Give back an exact copy of the lines in the records below, from the line that has "C13: 470nF (+3V3, GND) -> 470nF (+3V3, IN)" through the line that has "C112: 22nF (COM, W11) -> 100nF (COM, W11)", and nothing besides.

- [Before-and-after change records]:

· · ·

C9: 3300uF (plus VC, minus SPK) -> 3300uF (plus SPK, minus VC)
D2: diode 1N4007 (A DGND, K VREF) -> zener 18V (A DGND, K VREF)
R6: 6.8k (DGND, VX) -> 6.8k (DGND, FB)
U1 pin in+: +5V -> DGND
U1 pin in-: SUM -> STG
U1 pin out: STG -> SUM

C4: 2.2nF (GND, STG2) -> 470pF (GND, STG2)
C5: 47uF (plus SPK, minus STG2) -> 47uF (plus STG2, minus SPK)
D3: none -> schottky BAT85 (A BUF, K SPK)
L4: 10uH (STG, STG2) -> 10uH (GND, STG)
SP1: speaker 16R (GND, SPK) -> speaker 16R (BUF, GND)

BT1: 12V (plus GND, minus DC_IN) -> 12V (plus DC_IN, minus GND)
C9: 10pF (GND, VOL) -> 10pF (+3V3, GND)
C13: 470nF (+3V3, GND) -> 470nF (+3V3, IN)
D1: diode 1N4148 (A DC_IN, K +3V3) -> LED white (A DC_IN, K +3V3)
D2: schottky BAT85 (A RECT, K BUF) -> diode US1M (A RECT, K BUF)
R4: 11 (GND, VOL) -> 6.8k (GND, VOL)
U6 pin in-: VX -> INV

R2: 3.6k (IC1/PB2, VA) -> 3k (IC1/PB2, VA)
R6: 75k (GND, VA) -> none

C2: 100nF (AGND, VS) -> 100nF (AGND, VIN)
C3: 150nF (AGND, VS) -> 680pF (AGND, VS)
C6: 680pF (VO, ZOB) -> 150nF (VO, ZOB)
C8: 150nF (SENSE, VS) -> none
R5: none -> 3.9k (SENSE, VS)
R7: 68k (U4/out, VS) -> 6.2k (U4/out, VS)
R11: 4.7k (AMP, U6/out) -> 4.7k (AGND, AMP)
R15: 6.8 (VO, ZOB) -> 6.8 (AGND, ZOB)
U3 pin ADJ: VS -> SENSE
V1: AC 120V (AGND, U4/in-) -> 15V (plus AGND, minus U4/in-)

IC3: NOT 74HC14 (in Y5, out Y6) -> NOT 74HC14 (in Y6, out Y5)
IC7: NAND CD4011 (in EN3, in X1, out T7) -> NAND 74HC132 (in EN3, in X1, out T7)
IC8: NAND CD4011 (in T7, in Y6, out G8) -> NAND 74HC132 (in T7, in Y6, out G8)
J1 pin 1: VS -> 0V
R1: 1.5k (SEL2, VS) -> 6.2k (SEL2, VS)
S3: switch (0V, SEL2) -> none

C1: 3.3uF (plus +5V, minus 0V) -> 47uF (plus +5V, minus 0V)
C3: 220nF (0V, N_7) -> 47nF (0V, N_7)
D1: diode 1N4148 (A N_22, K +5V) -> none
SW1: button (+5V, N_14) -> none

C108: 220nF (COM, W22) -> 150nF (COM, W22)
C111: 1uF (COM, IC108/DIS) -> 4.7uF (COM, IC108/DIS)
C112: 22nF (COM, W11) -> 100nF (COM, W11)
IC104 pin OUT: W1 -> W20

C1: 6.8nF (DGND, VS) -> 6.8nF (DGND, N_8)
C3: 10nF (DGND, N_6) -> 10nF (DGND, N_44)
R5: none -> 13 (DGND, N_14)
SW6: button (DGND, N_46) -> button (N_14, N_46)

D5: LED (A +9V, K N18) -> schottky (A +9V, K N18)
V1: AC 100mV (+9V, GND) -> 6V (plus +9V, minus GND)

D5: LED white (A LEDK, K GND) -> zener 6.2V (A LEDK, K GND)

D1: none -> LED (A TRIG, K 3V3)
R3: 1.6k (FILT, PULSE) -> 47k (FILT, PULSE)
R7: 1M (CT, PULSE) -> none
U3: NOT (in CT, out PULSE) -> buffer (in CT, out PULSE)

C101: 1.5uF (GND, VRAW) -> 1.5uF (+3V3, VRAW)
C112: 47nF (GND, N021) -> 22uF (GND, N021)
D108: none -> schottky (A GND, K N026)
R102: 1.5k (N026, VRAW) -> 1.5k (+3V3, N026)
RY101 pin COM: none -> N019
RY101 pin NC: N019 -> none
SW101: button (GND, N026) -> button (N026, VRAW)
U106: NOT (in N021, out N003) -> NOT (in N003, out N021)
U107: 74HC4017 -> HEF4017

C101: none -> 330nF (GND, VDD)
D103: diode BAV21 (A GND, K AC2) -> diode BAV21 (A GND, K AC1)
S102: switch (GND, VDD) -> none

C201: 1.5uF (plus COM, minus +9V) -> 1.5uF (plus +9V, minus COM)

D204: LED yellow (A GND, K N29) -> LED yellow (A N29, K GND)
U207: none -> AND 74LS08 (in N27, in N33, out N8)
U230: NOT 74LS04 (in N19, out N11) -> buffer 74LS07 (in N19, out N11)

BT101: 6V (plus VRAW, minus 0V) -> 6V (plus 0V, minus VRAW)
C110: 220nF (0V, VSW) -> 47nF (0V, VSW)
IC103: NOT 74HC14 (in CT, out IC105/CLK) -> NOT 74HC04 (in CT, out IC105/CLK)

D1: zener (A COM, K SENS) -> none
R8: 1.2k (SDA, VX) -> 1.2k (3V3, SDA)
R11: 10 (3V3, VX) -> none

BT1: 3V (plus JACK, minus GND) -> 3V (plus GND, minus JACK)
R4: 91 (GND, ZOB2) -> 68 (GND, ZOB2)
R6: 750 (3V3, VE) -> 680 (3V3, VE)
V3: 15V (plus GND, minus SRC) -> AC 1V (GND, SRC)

· · ·

- [Answer section]:
C13: 470nF (+3V3, GND) -> 470nF (+3V3, IN)
D1: diode 1N4148 (A DC_IN, K +3V3) -> LED white (A DC_IN, K +3V3)
D2: schottky BAT85 (A RECT, K BUF) -> diode US1M (A RECT, K BUF)
R4: 11 (GND, VOL) -> 6.8k (GND, VOL)
U6 pin in-: VX -> INV

R2: 3.6k (IC1/PB2, VA) -> 3k (IC1/PB2, VA)
R6: 75k (GND, VA) -> none

C2: 100nF (AGND, VS) -> 100nF (AGND, VIN)
C3: 150nF (AGND, VS) -> 680pF (AGND, VS)
C6: 680pF (VO, ZOB) -> 150nF (VO, ZOB)
C8: 150nF (SENSE, VS) -> none
R5: none -> 3.9k (SENSE, VS)
R7: 68k (U4/out, VS) -> 6.2k (U4/out, VS)
R11: 4.7k (AMP, U6/out) -> 4.7k (AGND, AMP)
R15: 6.8 (VO, ZOB) -> 6.8 (AGND, ZOB)
U3 pin ADJ: VS -> SENSE
V1: AC 120V (AGND, U4/in-) -> 15V (plus AGND, minus U4/in-)

IC3: NOT 74HC14 (in Y5, out Y6) -> NOT 74HC14 (in Y6, out Y5)
IC7: NAND CD4011 (in EN3, in X1, out T7) -> NAND 74HC132 (in EN3, in X1, out T7)
IC8: NAND CD4011 (in T7, in Y6, out G8) -> NAND 74HC132 (in T7, in Y6, out G8)
J1 pin 1: VS -> 0V
R1: 1.5k (SEL2, VS) -> 6.2k (SEL2, VS)
S3: switch (0V, SEL2) -> none

C1: 3.3uF (plus +5V, minus 0V) -> 47uF (plus +5V, minus 0V)
C3: 220nF (0V, N_7) -> 47nF (0V, N_7)
D1: diode 1N4148 (A N_22, K +5V) -> none
SW1: button (+5V, N_14) -> none

C108: 220nF (COM, W22) -> 150nF (COM, W22)
C111: 1uF (COM, IC108/DIS) -> 4.7uF (COM, IC108/DIS)
C112: 22nF (COM, W11) -> 100nF (COM, W11)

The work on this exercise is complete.